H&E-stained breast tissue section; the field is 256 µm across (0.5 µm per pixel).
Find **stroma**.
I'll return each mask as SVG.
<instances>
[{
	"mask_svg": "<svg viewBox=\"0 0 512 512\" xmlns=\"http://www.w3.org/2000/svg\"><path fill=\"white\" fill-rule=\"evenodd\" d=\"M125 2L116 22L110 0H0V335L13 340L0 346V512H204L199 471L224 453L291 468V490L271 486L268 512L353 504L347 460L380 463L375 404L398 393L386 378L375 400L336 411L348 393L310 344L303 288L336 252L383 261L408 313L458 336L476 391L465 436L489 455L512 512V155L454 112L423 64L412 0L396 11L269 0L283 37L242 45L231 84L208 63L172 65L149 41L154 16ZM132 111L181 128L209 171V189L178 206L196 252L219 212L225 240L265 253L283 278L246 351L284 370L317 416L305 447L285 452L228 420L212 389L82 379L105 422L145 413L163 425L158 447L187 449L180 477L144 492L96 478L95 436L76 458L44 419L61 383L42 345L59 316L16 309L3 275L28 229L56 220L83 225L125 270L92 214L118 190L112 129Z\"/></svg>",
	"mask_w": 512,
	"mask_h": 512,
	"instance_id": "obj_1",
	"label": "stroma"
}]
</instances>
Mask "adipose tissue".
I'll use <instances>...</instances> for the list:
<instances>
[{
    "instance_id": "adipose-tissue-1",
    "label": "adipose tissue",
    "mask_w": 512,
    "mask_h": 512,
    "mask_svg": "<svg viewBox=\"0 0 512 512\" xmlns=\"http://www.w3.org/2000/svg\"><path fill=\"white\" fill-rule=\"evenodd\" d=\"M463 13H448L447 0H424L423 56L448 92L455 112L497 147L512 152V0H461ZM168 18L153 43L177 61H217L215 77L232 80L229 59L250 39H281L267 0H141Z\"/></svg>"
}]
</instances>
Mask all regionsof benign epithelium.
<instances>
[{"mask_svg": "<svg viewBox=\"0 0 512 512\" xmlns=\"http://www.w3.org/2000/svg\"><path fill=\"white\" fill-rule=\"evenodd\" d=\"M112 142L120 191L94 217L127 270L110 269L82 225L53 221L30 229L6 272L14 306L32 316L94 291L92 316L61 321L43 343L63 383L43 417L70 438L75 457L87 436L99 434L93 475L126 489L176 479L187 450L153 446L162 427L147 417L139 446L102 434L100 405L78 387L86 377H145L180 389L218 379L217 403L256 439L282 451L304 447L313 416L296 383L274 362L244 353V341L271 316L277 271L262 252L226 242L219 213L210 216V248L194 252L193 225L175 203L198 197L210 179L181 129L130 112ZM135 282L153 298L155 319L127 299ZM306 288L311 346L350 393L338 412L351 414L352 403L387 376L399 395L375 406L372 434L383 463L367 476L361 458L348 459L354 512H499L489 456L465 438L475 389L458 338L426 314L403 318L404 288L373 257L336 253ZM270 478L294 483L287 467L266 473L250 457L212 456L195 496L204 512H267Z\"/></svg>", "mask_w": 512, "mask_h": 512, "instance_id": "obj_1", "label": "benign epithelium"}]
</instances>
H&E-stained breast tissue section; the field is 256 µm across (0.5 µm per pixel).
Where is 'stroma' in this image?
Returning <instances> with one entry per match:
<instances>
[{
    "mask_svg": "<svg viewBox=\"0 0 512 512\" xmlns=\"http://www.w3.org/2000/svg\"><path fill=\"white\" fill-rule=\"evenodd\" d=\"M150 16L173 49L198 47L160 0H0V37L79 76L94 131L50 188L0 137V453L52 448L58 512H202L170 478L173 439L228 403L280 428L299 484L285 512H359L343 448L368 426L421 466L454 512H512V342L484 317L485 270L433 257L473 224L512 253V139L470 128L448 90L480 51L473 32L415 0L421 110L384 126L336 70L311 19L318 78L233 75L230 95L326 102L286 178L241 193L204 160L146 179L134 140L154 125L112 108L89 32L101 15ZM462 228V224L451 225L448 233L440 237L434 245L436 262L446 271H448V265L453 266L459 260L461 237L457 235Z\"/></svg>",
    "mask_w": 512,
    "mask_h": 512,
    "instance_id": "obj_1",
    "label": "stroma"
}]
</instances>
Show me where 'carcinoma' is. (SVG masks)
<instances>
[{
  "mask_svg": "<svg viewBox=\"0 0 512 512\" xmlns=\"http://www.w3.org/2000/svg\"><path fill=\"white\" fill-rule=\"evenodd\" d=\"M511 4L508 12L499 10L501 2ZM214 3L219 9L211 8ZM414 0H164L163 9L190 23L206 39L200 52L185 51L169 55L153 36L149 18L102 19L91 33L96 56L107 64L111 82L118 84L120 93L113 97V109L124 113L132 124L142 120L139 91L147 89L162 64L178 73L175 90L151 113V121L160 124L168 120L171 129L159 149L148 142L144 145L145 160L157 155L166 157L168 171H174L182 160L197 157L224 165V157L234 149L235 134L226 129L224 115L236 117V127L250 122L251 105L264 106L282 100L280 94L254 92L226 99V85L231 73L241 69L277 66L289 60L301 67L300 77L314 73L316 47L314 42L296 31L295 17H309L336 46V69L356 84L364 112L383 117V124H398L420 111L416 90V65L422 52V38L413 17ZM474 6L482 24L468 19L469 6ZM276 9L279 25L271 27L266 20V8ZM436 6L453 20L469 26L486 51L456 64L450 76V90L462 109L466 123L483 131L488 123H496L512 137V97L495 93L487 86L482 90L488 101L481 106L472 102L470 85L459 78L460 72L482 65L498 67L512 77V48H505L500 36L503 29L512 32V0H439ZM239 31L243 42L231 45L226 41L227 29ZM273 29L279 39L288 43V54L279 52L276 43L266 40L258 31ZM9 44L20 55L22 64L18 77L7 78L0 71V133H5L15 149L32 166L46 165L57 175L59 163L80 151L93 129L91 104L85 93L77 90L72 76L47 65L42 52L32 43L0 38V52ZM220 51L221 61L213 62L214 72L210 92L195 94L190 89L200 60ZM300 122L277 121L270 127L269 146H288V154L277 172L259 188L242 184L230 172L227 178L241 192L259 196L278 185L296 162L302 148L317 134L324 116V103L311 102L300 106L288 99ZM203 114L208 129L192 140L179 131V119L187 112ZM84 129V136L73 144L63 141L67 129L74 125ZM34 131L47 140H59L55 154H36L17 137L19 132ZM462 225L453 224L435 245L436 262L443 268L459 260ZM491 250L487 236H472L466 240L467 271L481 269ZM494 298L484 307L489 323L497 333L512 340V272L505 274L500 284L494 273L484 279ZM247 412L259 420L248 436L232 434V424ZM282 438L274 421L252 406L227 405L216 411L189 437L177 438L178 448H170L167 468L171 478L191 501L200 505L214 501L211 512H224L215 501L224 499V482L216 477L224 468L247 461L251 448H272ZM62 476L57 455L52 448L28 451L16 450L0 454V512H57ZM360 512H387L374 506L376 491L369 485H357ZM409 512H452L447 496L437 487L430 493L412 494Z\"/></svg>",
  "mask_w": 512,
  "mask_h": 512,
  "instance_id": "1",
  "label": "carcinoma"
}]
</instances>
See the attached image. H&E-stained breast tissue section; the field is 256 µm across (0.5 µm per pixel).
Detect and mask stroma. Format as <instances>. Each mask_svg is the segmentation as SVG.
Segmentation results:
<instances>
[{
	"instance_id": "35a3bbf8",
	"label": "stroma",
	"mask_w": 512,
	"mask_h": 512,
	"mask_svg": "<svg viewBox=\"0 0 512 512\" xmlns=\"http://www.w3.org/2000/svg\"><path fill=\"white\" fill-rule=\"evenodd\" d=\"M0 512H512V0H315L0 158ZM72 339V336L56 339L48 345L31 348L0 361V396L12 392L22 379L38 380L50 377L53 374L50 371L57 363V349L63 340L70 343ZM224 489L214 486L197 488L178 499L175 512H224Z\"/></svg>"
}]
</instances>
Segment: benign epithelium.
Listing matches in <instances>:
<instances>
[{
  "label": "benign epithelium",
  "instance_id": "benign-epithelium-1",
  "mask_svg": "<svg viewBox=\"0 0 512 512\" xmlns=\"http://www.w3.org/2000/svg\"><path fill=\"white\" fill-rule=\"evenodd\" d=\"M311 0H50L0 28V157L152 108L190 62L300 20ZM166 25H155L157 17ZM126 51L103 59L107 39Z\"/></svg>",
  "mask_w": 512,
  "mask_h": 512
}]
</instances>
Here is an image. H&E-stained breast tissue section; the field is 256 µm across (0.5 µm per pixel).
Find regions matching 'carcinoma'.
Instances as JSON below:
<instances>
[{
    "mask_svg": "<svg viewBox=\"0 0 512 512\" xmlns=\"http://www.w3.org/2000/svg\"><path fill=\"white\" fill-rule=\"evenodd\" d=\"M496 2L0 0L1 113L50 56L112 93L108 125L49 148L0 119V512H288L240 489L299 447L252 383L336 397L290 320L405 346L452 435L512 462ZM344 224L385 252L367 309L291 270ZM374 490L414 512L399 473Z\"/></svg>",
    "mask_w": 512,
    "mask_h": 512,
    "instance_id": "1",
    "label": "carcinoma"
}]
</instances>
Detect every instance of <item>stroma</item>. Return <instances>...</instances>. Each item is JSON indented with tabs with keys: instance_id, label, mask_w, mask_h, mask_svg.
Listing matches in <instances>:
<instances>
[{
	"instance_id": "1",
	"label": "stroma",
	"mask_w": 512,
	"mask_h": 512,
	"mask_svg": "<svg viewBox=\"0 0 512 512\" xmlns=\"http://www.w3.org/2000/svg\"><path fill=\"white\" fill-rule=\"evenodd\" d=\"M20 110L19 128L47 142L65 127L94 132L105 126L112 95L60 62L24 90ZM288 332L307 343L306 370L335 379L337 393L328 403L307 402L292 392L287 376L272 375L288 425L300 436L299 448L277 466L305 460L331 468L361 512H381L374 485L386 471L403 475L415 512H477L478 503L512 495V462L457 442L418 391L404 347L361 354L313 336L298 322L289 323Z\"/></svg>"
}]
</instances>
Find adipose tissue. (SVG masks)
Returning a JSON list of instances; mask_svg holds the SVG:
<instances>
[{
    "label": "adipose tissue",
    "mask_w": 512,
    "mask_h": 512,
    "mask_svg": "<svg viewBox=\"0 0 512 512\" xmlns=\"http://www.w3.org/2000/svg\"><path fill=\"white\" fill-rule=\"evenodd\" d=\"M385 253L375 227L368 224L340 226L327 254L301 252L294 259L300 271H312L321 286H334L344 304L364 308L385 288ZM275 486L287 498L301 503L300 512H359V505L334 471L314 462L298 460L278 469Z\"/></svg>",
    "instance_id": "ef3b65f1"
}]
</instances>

○ ○ ○ ○ ○ ○ ○

> [Task details] Collect each line holding the string "epithelium".

> [Written response]
Mask all regionsof benign epithelium.
[{"mask_svg": "<svg viewBox=\"0 0 512 512\" xmlns=\"http://www.w3.org/2000/svg\"><path fill=\"white\" fill-rule=\"evenodd\" d=\"M112 142L120 191L94 217L127 270L110 269L82 225L53 221L30 229L6 272L14 306L32 316L94 291L92 316L61 321L43 343L63 383L43 417L70 438L75 457L87 436L99 434L93 475L126 489L176 479L187 450L153 446L162 427L147 417L139 446L102 434L100 405L78 387L86 377H145L180 389L218 379L217 403L256 439L282 451L304 447L313 416L296 383L274 362L244 353V341L271 316L277 271L262 252L226 242L219 213L210 216V248L194 252L193 225L175 203L198 197L210 179L181 129L130 112ZM135 282L153 298L155 319L127 299ZM306 288L311 346L350 393L338 412L351 414L352 403L387 376L399 395L375 406L372 434L383 463L367 476L361 458L348 459L354 512H499L489 456L465 438L475 389L458 338L426 314L403 318L404 288L373 257L336 253ZM270 478L294 483L287 467L266 473L250 457L212 456L195 496L204 512H267Z\"/></svg>", "mask_w": 512, "mask_h": 512, "instance_id": "obj_1", "label": "benign epithelium"}]
Segment: benign epithelium.
  "label": "benign epithelium",
  "instance_id": "benign-epithelium-1",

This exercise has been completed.